Within the records below, find the line with "(285, 263) = (470, 189): yellow" and the line with "(688, 340) = (596, 221): blue", then reproduce exactly those two lines and all lines between them, without any picture.

- The records -
- - -

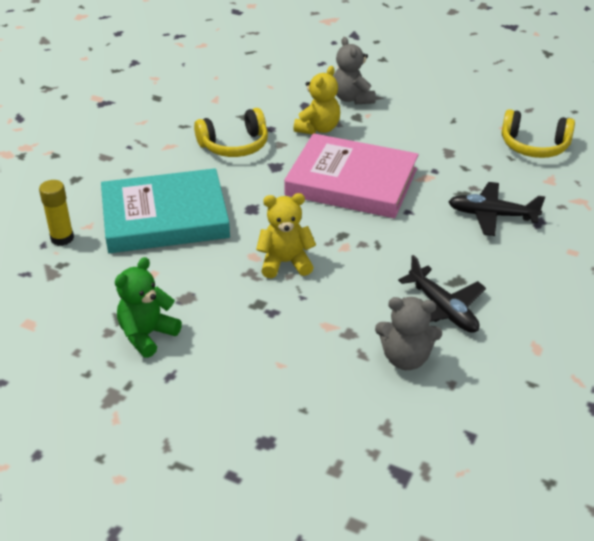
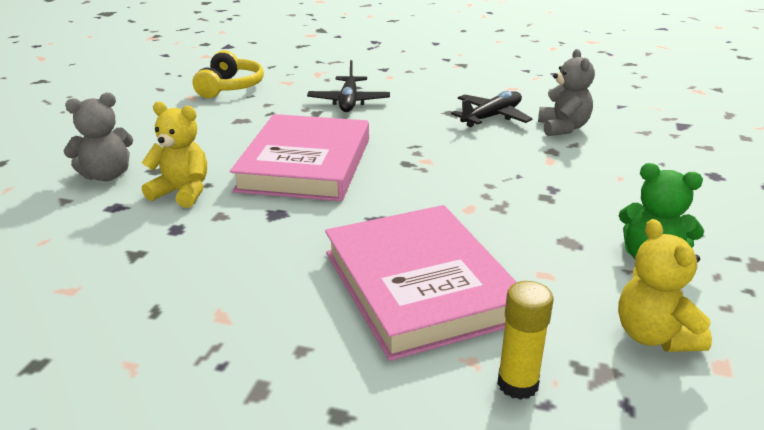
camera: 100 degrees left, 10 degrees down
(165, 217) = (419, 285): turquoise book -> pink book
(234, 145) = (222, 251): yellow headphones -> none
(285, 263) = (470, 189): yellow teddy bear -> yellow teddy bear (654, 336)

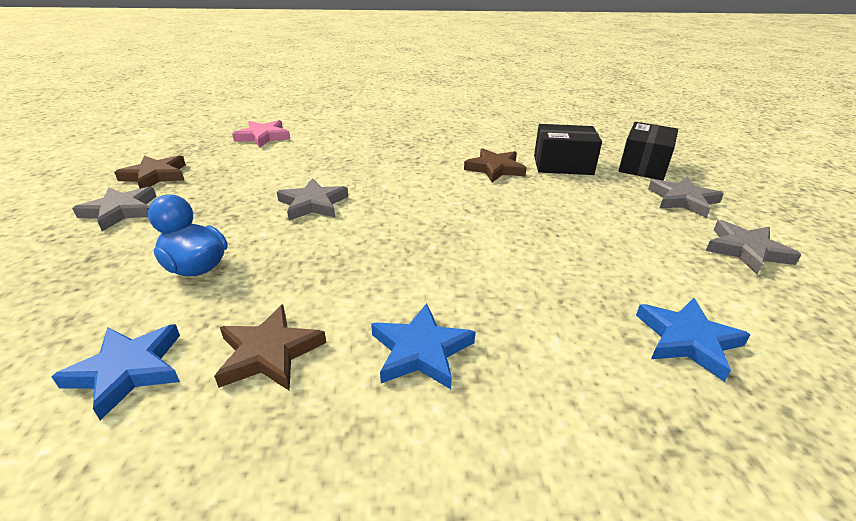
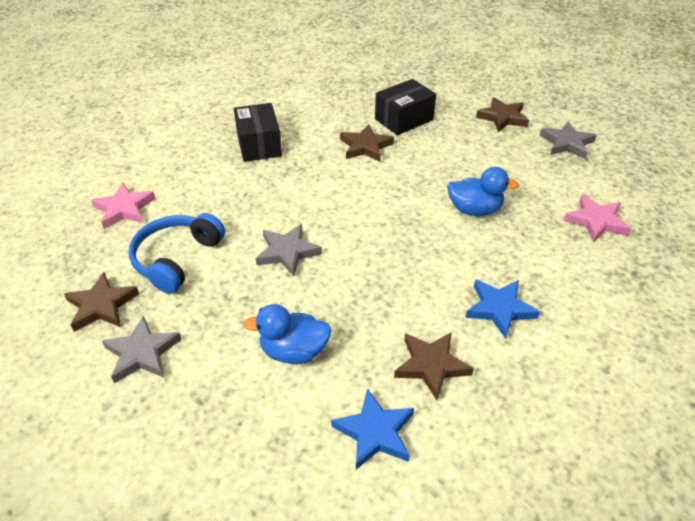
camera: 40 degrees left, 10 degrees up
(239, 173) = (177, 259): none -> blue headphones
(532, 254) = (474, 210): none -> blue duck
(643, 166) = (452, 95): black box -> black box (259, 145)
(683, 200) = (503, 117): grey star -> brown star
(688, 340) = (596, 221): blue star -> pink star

- - -

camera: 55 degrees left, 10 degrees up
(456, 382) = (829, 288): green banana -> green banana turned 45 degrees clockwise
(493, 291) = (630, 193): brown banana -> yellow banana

- - -

- Answer section -
(285, 263) = (470, 189): yellow teddy bear -> yellow teddy bear (654, 336)

camera: 40 degrees left, 10 degrees up
(239, 173) = (177, 259): none -> blue headphones
(532, 254) = (474, 210): none -> blue duck
(643, 166) = (452, 95): black box -> black box (259, 145)
(683, 200) = (503, 117): grey star -> brown star
(688, 340) = (596, 221): blue star -> pink star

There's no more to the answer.